YOUR GOAL:
From the entries that follow, work out how many lines contain "VEXT". Write the number only.

Change detection data:
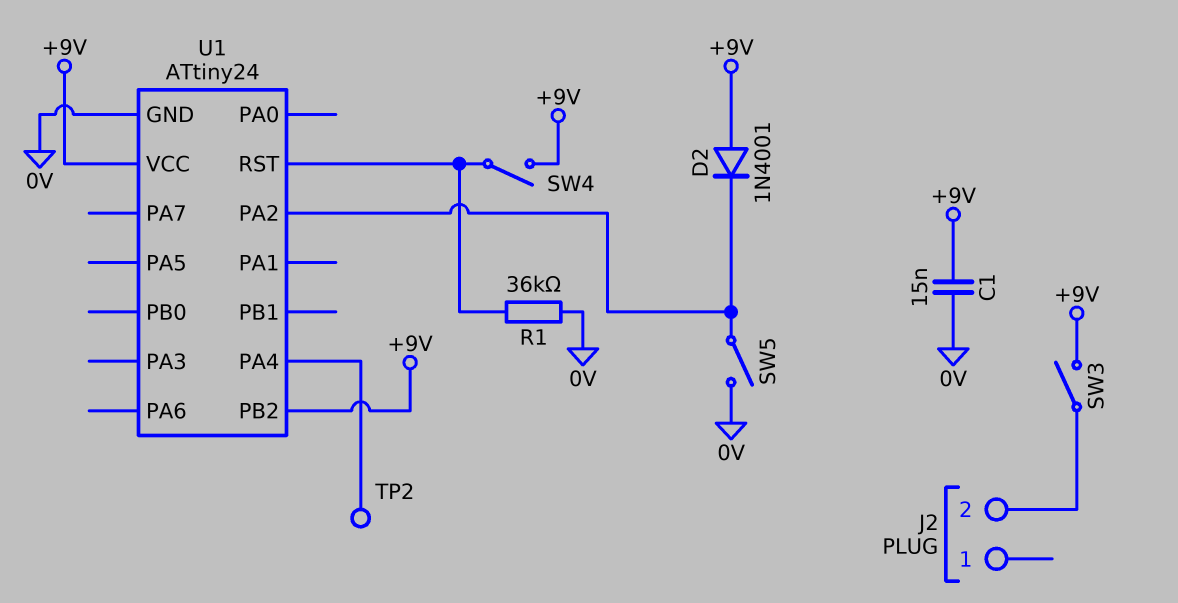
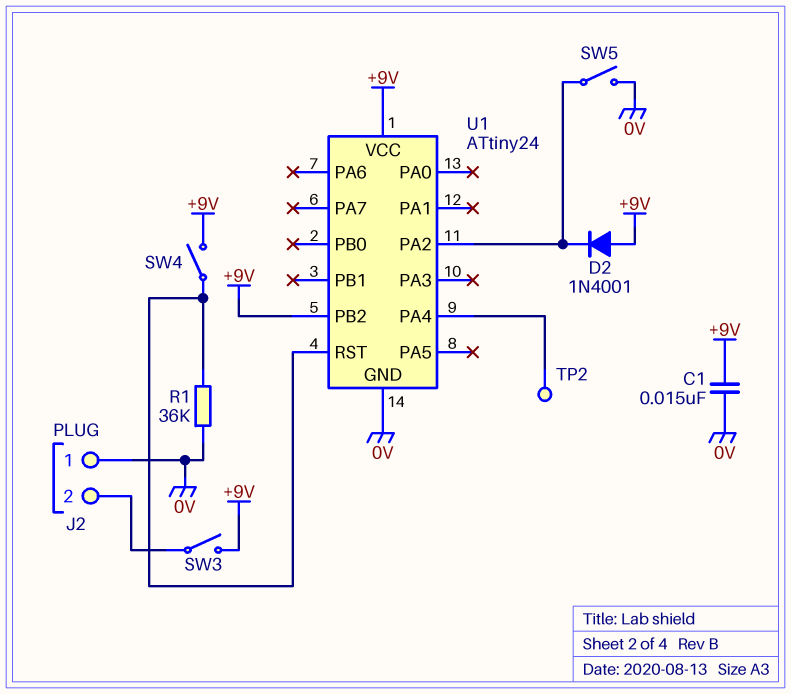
J2 pin 1: none -> 0V

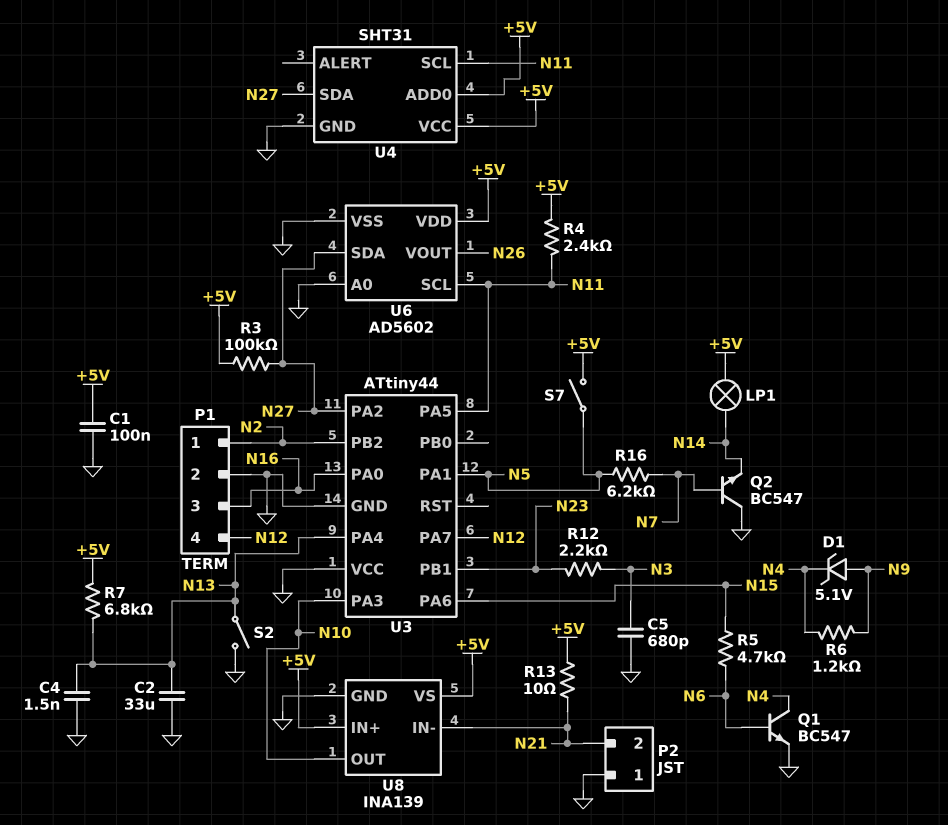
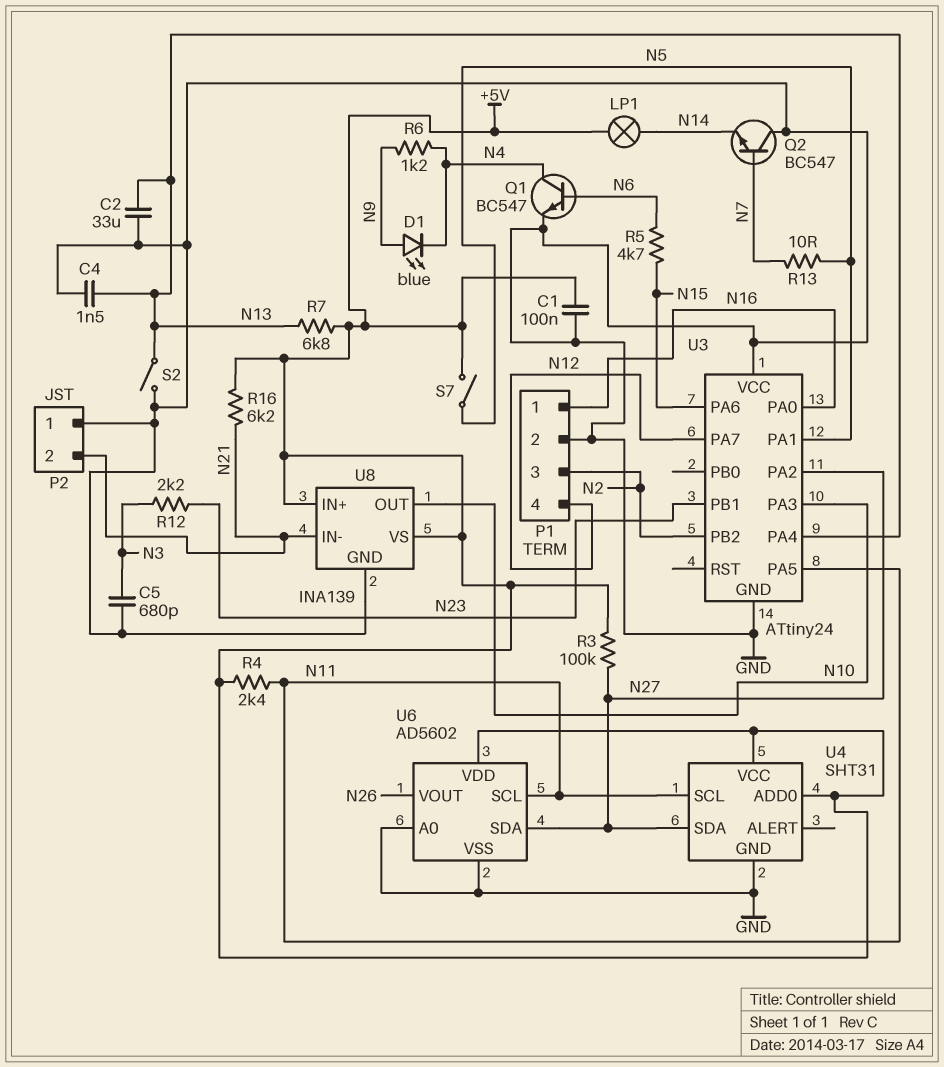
D1: zener 5.1V (A N9, K N4) -> LED blue (A N9, K N4)
P1 pin 1: N2 -> N16
P1 pin 3: N16 -> N2
R13: 10 (+5V, N21) -> 10 (N5, N7)
R16: 6.2k (N5, N7) -> 6.2k (+5V, N21)
U3: ATtiny44 -> ATtiny24

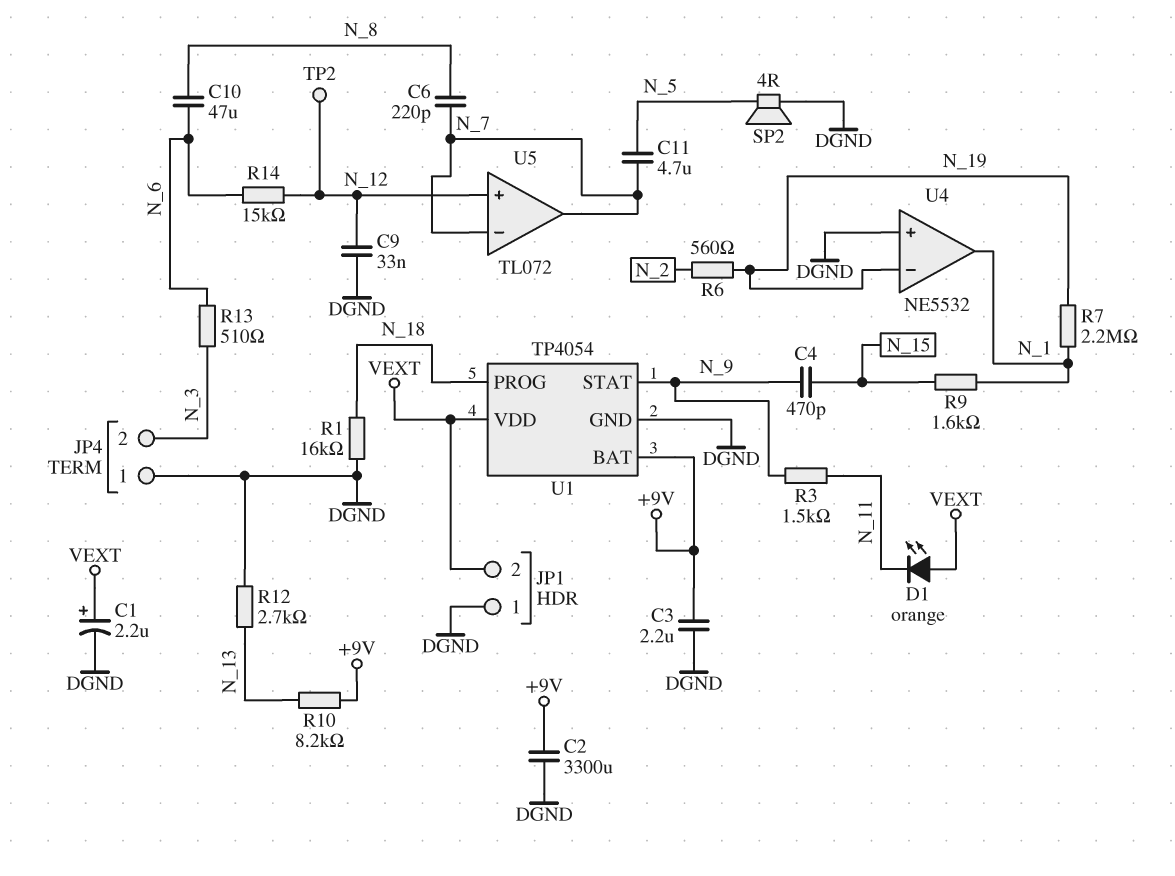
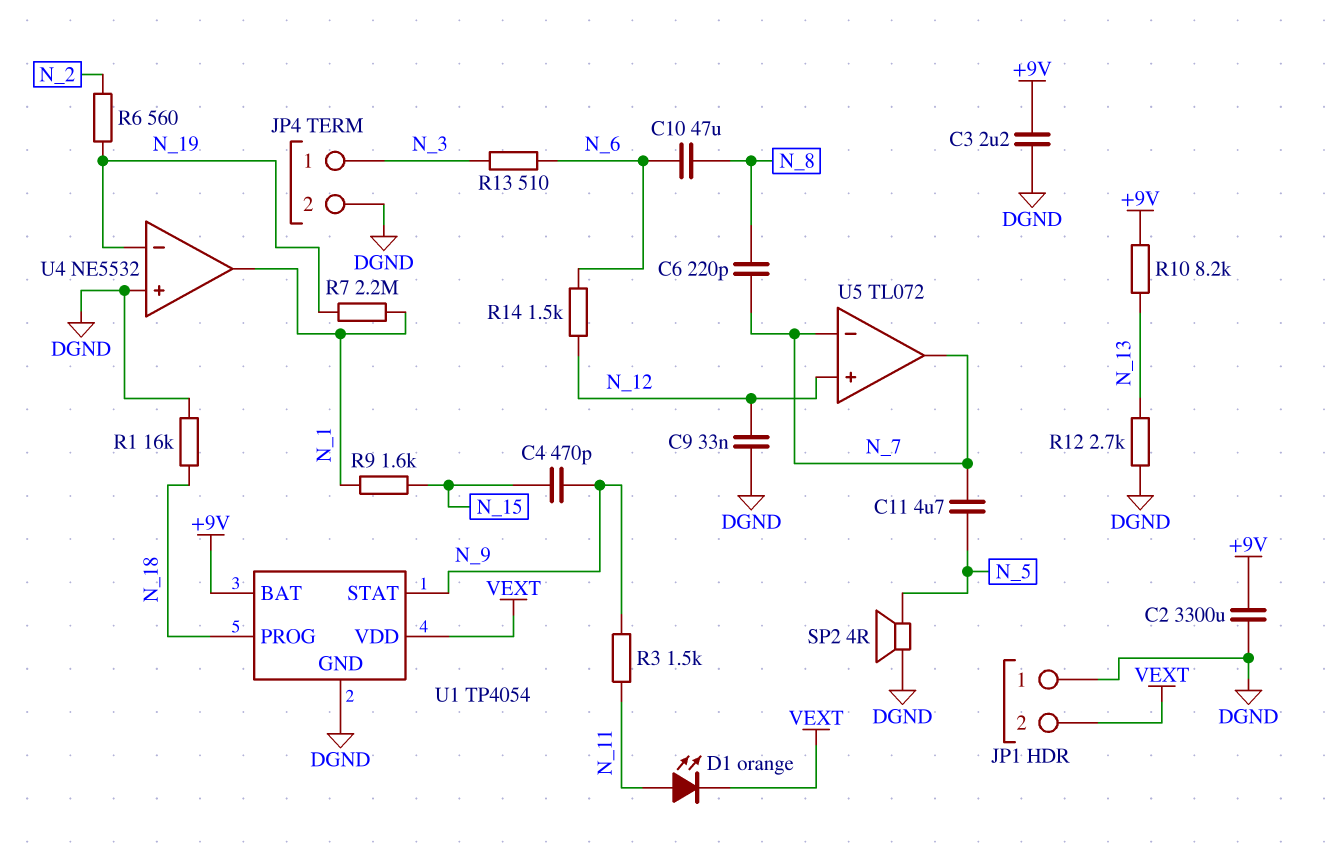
C1: 2.2uF (plus VEXT, minus DGND) -> none
D1: LED orange (A VEXT, K N_11) -> LED orange (A N_11, K VEXT)
JP4 pin 1: DGND -> N_3
JP4 pin 2: N_3 -> DGND
R14: 15k (N_6, N_12) -> 1.5k (N_6, N_12)
TP2: test point (N_12) -> none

EXERCISE RESPONSE:
2